Task directions:
Output nothing but the lines from the first line of the entries to the line with "DIGITS pin GND: GND -> none", inclusive, exactly as they read.

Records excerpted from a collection
★ ★ ★
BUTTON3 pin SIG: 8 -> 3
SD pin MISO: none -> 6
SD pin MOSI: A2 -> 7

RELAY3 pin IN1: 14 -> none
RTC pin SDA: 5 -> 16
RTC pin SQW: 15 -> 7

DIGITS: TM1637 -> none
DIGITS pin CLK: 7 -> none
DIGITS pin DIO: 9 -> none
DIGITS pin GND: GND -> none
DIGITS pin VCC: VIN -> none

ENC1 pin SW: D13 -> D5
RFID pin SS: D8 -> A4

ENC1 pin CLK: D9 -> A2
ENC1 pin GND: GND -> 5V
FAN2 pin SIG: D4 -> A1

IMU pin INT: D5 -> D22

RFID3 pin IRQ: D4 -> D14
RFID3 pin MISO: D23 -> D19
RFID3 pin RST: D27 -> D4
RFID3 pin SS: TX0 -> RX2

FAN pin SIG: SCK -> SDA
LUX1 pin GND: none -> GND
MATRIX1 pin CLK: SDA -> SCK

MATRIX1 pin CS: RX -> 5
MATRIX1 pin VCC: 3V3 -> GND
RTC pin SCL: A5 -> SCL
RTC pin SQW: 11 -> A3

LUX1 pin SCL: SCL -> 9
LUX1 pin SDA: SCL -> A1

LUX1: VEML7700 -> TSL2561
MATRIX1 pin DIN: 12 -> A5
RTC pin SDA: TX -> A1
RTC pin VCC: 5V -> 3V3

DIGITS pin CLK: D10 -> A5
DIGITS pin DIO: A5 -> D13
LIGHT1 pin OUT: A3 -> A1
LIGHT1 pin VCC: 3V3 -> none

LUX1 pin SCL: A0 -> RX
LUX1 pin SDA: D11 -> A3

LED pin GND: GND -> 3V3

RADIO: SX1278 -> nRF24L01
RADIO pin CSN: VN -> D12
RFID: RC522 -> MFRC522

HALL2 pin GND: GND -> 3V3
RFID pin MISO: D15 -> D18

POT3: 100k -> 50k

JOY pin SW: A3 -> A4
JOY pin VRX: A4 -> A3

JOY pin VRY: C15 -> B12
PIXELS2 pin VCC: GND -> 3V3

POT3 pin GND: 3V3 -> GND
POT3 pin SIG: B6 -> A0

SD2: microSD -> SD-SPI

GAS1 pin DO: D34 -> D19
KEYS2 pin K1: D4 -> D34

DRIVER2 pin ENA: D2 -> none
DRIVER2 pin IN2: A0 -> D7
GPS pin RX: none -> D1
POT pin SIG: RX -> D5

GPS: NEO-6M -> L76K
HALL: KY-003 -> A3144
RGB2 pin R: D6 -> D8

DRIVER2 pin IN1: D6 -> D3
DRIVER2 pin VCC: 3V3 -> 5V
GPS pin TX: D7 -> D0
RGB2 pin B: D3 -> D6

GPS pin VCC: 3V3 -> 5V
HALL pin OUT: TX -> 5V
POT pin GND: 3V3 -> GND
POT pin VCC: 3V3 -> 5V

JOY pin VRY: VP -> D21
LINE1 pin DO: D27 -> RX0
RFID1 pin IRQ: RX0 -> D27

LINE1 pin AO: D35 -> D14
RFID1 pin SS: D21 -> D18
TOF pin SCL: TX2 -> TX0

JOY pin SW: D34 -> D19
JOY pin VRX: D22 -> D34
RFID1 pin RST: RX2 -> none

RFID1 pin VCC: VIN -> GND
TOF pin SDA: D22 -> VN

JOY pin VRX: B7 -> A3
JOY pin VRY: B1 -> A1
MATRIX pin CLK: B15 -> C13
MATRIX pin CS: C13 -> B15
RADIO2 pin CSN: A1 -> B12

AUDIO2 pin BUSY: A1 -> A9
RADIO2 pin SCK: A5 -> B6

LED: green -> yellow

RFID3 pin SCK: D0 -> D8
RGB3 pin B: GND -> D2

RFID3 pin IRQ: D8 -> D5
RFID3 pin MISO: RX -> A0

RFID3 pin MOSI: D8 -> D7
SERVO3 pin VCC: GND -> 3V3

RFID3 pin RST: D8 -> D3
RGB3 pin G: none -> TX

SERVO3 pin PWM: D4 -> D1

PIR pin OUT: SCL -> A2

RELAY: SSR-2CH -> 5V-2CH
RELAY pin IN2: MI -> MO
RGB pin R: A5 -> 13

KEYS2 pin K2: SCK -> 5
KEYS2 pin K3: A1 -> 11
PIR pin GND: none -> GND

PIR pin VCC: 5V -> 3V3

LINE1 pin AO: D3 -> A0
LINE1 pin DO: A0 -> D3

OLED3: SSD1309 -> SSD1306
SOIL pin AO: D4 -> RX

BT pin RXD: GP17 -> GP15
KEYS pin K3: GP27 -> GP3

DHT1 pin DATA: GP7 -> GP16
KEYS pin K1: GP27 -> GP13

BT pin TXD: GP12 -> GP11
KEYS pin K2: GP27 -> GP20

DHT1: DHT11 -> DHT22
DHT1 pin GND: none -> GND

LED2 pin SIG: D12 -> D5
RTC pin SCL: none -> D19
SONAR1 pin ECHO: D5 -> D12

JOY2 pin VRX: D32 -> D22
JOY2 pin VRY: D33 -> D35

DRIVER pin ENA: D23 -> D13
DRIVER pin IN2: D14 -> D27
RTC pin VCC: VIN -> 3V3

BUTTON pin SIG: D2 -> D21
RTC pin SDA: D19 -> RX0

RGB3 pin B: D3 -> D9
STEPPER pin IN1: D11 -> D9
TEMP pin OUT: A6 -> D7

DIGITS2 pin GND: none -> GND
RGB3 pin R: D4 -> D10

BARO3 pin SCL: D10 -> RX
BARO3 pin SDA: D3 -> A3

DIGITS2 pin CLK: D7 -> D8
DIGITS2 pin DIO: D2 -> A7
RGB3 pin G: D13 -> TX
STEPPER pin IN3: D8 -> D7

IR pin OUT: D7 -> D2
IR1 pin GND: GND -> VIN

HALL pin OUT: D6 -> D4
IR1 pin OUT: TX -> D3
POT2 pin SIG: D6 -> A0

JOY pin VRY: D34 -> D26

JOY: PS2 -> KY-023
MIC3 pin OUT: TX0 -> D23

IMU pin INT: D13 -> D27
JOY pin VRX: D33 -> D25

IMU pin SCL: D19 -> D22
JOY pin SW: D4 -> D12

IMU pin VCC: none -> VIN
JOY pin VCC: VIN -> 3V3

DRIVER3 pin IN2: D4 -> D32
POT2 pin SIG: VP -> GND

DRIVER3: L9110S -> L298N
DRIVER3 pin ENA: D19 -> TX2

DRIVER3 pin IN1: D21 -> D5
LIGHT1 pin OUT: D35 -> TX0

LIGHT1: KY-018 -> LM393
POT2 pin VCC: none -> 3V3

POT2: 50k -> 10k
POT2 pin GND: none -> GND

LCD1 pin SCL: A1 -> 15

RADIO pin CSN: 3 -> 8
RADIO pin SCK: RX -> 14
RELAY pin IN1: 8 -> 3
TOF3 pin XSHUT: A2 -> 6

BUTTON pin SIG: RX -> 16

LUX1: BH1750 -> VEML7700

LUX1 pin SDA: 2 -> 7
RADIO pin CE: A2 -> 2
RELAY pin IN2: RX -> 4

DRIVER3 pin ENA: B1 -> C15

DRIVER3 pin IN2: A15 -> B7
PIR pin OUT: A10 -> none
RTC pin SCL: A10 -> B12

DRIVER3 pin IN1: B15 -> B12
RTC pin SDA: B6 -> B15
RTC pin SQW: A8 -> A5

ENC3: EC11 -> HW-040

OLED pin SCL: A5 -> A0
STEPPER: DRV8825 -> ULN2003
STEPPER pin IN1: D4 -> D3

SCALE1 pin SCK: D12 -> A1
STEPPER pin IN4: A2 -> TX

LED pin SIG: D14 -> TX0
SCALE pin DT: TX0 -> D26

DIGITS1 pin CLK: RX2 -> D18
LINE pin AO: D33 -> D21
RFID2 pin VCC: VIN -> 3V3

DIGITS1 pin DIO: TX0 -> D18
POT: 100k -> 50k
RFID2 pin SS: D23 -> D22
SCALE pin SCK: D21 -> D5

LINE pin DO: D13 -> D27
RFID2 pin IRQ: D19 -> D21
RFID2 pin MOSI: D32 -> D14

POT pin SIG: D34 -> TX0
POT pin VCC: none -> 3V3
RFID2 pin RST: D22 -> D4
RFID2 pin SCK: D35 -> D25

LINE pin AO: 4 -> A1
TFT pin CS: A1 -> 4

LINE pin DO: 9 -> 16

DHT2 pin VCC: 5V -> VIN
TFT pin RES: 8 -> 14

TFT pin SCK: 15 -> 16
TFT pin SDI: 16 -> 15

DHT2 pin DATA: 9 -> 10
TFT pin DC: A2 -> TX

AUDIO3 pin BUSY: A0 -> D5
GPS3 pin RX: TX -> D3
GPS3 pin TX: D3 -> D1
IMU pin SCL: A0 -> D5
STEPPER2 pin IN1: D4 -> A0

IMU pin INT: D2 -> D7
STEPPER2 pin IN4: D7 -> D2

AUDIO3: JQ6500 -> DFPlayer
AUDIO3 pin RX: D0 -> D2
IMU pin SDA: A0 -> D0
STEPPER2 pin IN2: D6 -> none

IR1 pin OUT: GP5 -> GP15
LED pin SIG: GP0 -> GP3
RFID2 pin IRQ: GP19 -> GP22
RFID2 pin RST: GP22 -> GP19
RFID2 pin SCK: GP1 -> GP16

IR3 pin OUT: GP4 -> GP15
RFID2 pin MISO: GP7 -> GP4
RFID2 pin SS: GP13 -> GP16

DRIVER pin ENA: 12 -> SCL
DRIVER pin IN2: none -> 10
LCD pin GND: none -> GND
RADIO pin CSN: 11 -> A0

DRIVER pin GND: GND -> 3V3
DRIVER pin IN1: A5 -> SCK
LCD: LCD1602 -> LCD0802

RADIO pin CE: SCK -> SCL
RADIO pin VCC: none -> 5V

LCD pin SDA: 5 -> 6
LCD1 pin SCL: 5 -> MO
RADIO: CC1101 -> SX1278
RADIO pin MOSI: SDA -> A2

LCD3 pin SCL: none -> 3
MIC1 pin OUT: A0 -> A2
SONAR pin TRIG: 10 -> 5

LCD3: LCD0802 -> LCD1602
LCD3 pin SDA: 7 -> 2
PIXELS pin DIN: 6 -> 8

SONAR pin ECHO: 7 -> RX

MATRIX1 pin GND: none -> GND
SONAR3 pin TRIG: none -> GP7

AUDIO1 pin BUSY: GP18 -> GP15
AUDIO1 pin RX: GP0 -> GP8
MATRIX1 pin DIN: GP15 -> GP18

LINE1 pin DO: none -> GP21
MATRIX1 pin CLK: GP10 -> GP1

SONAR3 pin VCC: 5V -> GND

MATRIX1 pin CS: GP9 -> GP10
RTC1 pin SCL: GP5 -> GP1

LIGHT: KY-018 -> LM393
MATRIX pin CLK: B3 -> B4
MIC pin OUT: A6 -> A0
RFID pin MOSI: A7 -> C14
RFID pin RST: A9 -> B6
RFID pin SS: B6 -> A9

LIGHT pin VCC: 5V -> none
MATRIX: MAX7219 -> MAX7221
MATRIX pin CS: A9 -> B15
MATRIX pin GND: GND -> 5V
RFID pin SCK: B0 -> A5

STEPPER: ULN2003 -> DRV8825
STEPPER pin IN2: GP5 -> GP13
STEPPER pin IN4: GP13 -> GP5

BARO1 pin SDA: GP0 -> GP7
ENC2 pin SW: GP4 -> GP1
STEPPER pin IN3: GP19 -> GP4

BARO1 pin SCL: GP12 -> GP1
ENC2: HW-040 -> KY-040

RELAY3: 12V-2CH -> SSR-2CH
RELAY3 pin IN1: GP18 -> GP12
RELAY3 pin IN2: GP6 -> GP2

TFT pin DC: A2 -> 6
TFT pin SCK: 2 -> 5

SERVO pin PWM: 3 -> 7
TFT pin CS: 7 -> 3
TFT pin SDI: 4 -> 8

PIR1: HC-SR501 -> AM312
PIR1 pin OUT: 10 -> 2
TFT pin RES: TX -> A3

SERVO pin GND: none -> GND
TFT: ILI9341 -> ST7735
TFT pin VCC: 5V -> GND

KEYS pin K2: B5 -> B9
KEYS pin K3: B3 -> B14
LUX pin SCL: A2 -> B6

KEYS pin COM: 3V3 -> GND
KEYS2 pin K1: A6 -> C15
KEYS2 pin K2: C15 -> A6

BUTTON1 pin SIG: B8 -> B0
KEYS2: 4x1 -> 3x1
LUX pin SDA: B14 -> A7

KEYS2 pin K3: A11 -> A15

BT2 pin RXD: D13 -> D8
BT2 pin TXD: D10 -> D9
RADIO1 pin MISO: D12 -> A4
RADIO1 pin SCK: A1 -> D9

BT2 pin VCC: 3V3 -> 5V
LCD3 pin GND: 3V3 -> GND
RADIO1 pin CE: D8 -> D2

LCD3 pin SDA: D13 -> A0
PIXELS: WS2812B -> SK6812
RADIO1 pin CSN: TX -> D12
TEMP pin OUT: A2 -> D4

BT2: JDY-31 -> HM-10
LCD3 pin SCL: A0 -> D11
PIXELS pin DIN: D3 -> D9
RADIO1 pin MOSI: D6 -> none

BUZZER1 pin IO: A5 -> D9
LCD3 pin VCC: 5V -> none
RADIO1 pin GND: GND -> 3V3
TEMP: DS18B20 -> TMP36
★ ★ ★
Response area:
BUTTON3 pin SIG: 8 -> 3
SD pin MISO: none -> 6
SD pin MOSI: A2 -> 7

RELAY3 pin IN1: 14 -> none
RTC pin SDA: 5 -> 16
RTC pin SQW: 15 -> 7

DIGITS: TM1637 -> none
DIGITS pin CLK: 7 -> none
DIGITS pin DIO: 9 -> none
DIGITS pin GND: GND -> none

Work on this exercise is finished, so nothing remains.